The data: Begin
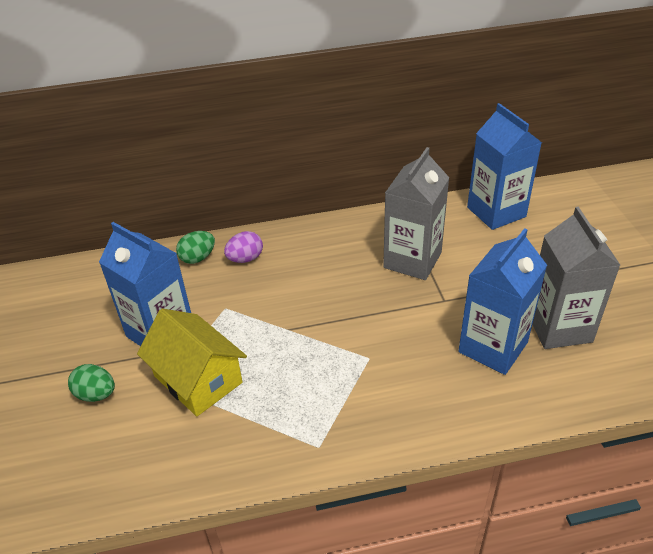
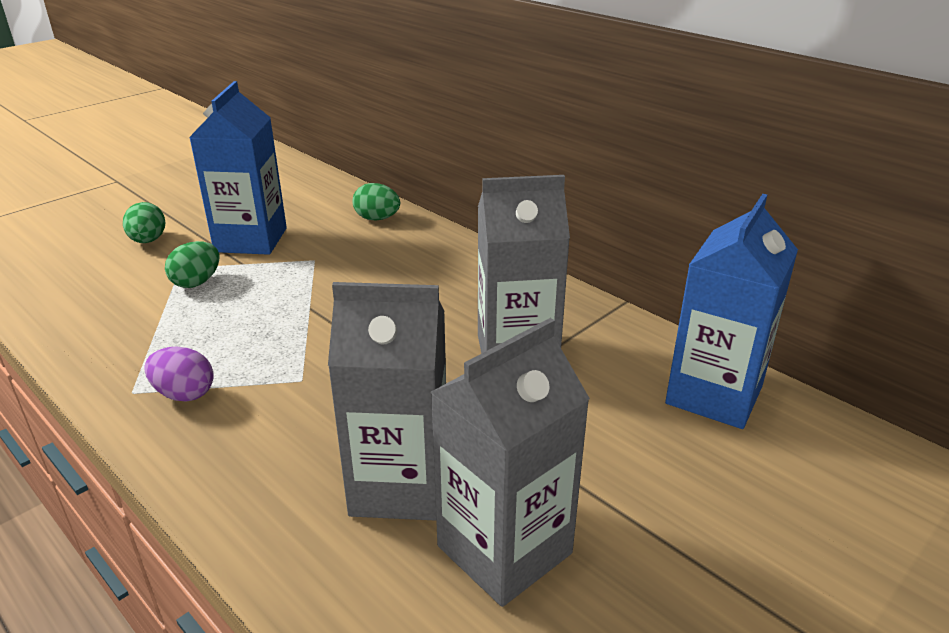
camera: 55 degrees right, 10 degrees down
(198, 379) = (197, 282): yellow house -> green egg
(245, 259) = (402, 243): purple egg -> purple egg (184, 394)
(493, 347) = (400, 485): blue carton -> grey carton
The data: End
Problem statement –
Would you give the data above again word for word, minus the pictures?

Response to the exercise –
camera: 55 degrees right, 10 degrees down
(198, 379) = (197, 282): yellow house -> green egg
(245, 259) = (402, 243): purple egg -> purple egg (184, 394)
(493, 347) = (400, 485): blue carton -> grey carton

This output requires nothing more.